(DATA FOR THIS EXERCISE)
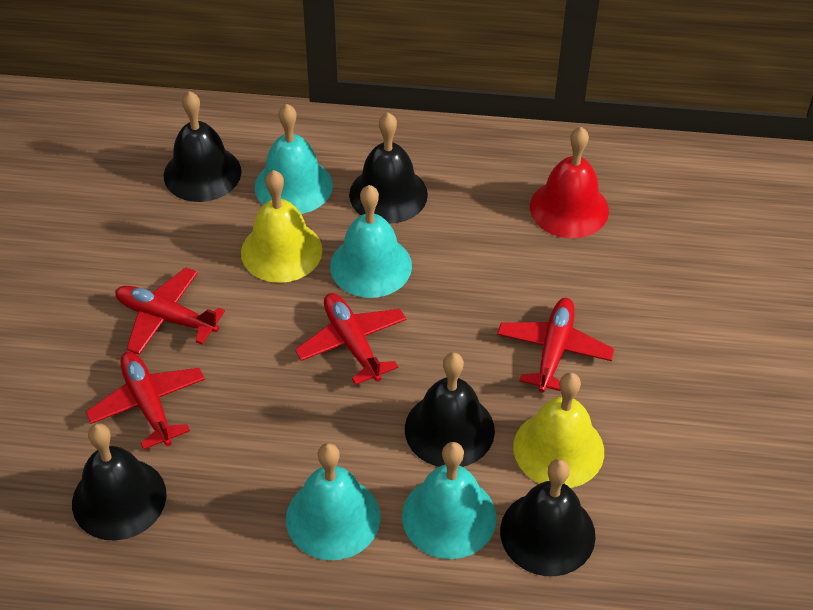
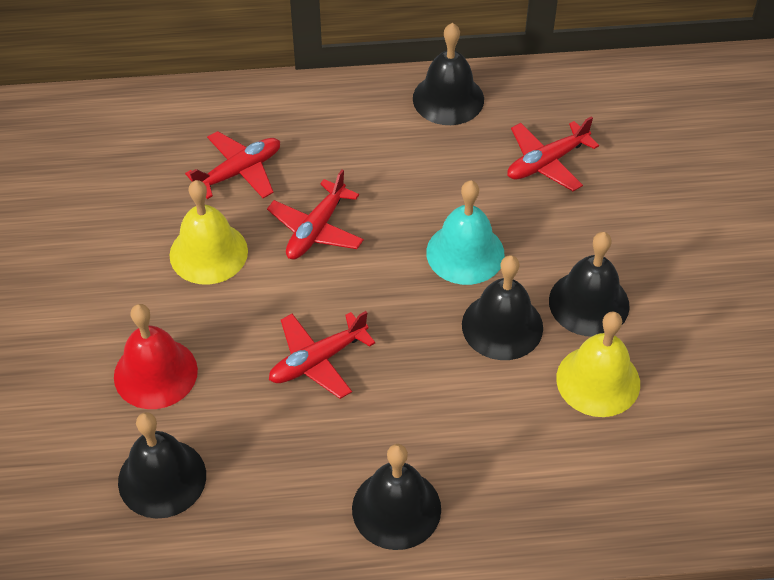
turquoise bell: 4 -> 1

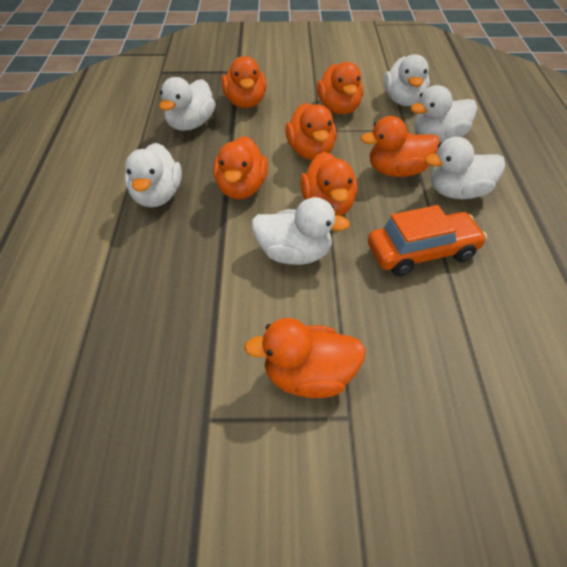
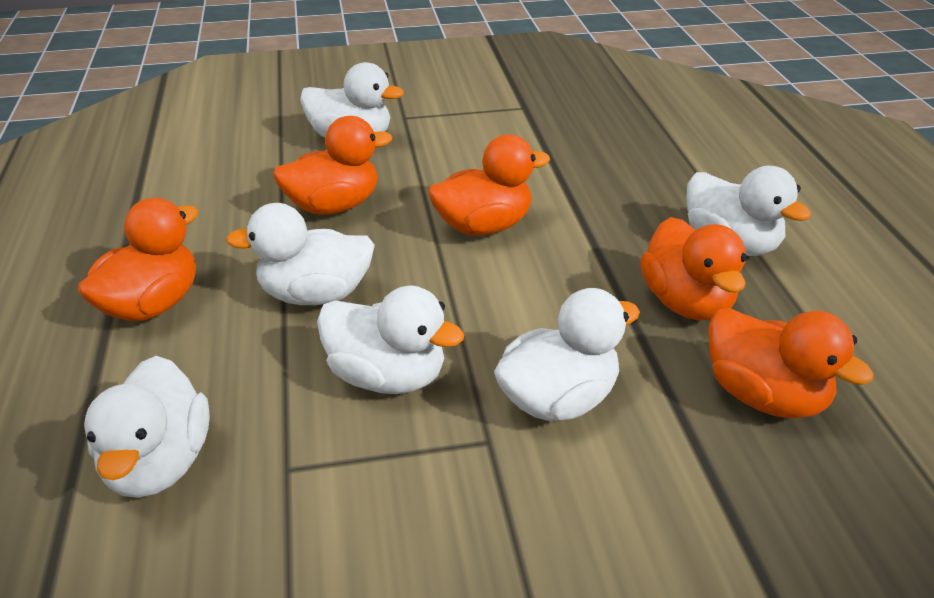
orange car: 1 -> 0
orange duck: 7 -> 5

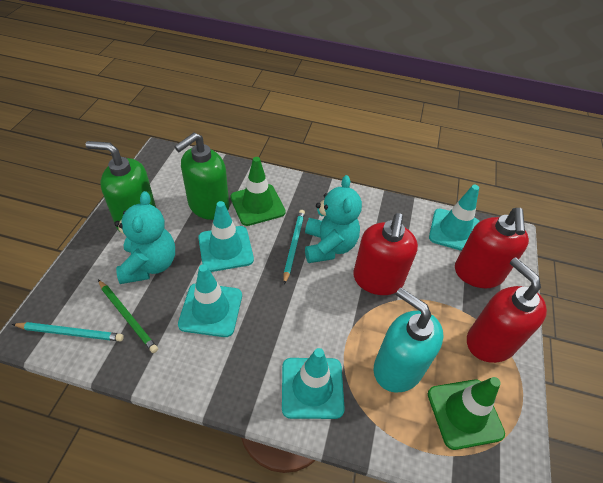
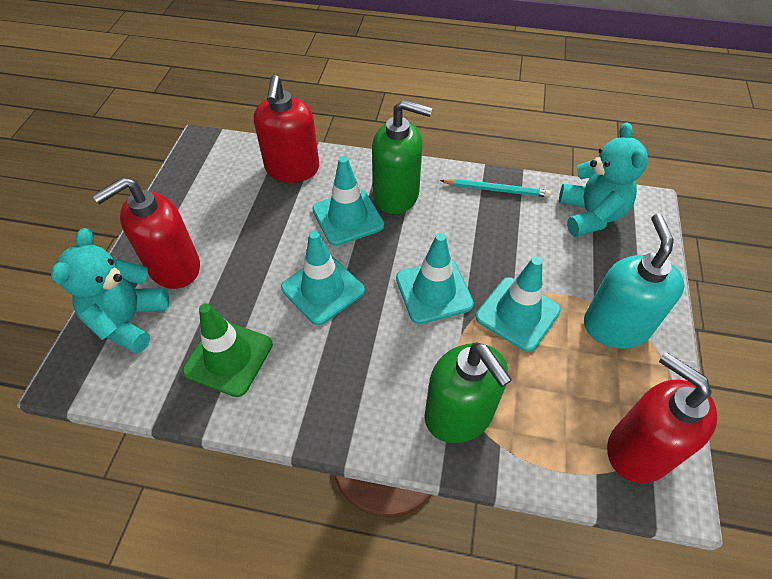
green pencil: 1 -> 0
green traffic cone: 2 -> 1
turquoise pencil: 2 -> 1

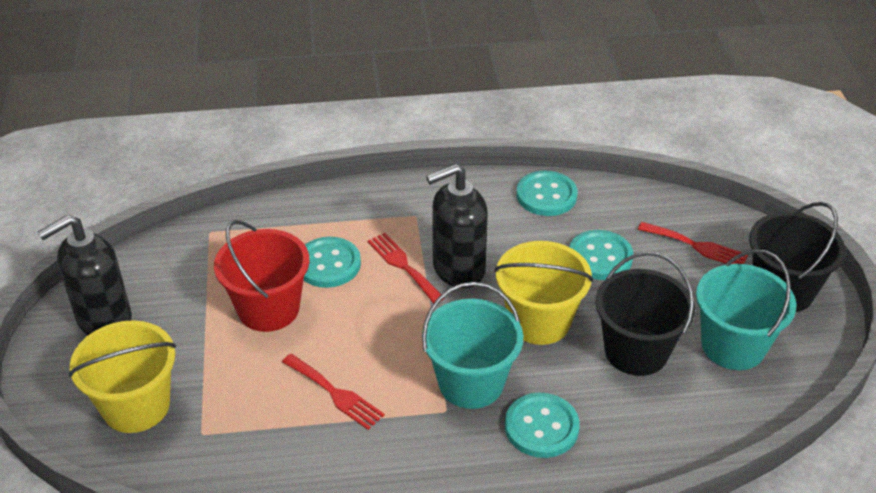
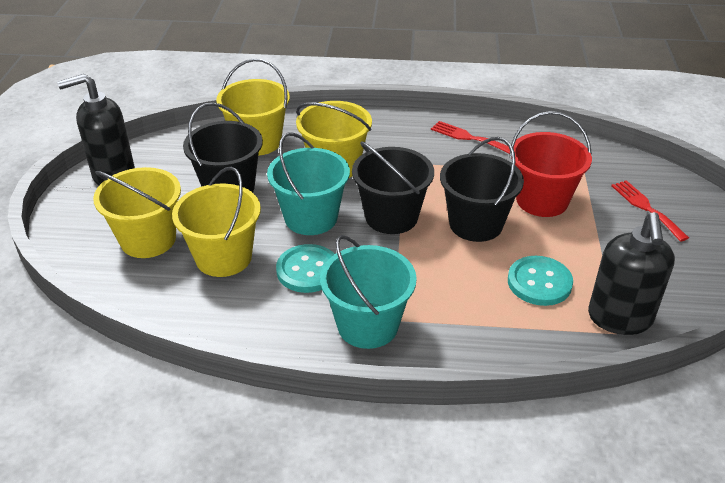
black bucket: 2 -> 3
red fork: 3 -> 2
turquoise button: 4 -> 2
yellow bucket: 2 -> 4

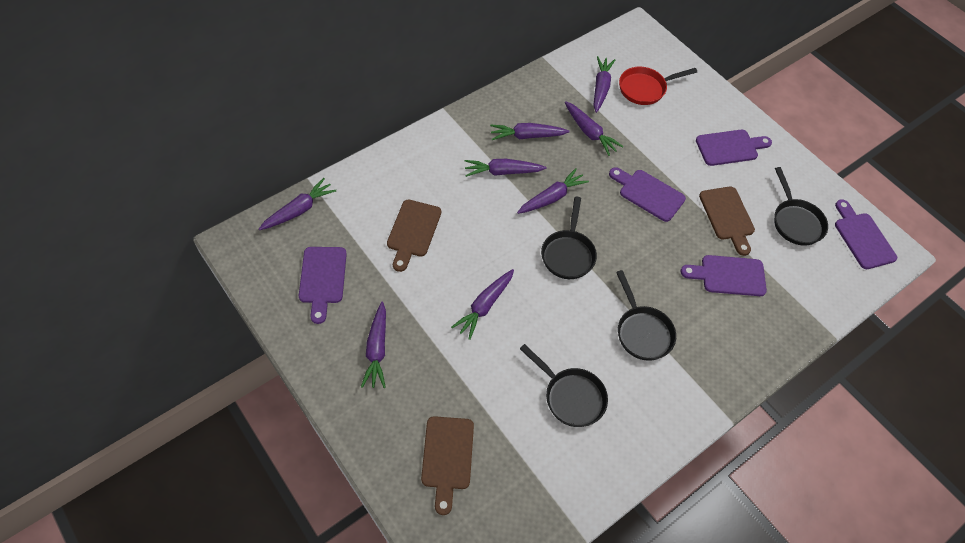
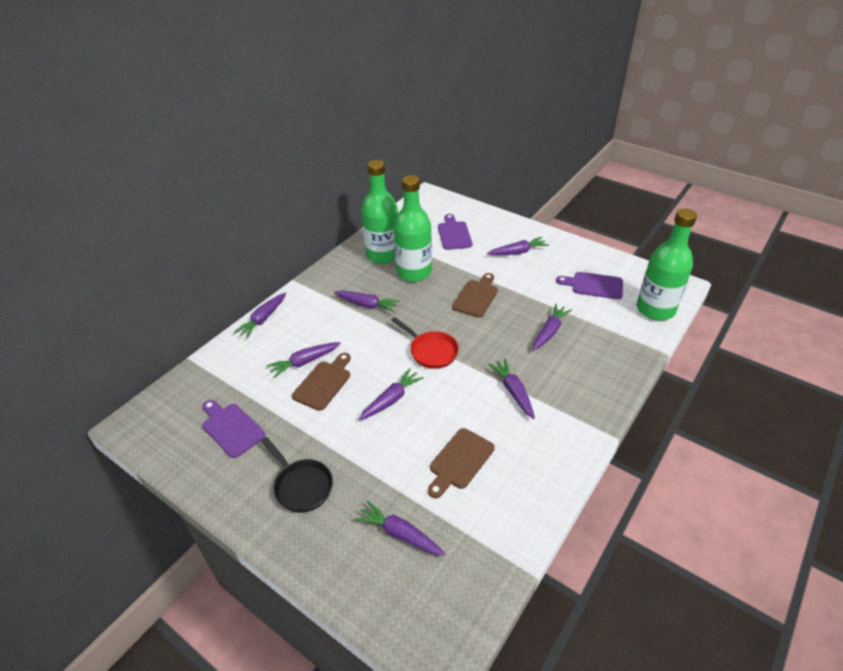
black pan: 4 -> 1
green bottle: 0 -> 3
purple cutting board: 5 -> 3

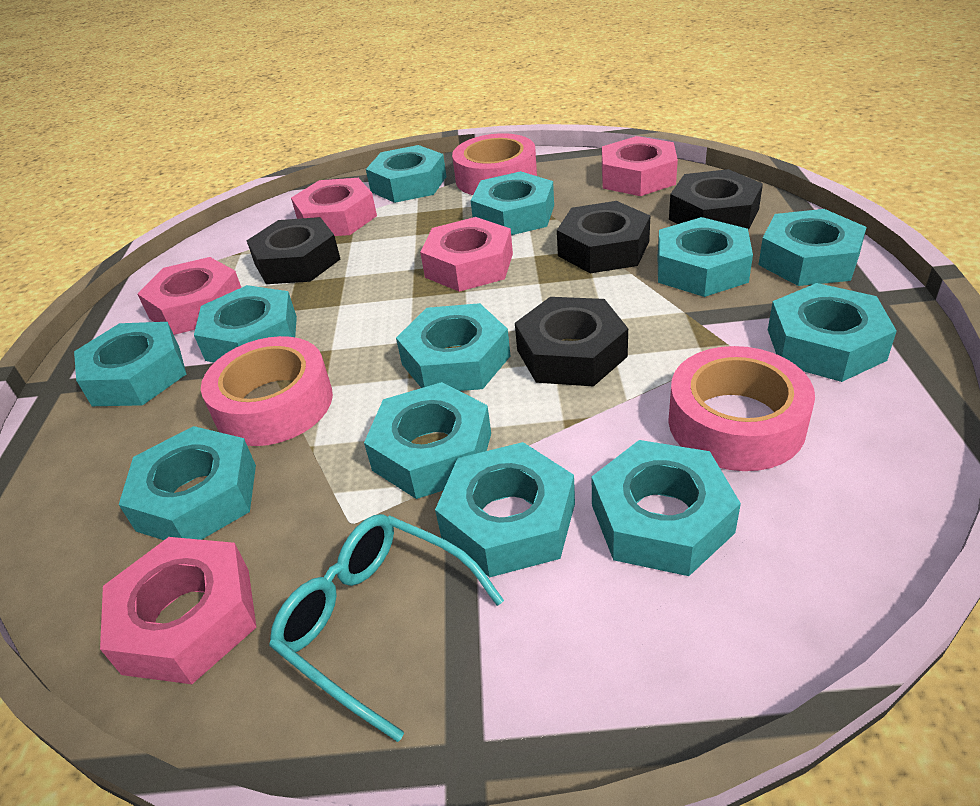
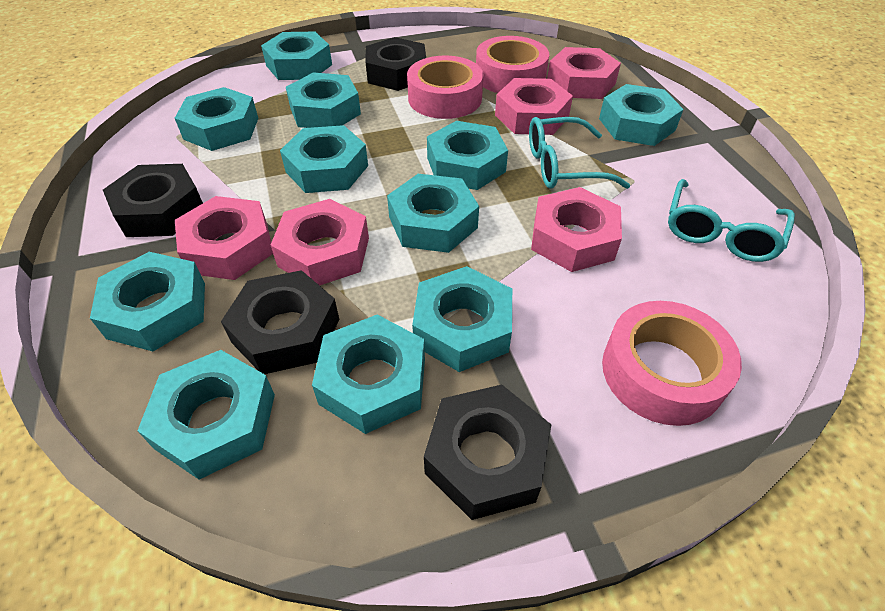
turquoise glasses: 1 -> 2
turquoise nut: 12 -> 11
(End DATA FOR THIS EXERCISE)
PROBLEM STATEMENT: Pictures are not part of the copy. Extract exactly the lines from the line containing "black pan: 4 -> 1" through the final line of the entries above, both included.

EXERCISE SOLUTION:
black pan: 4 -> 1
green bottle: 0 -> 3
purple cutting board: 5 -> 3

turquoise glasses: 1 -> 2
turquoise nut: 12 -> 11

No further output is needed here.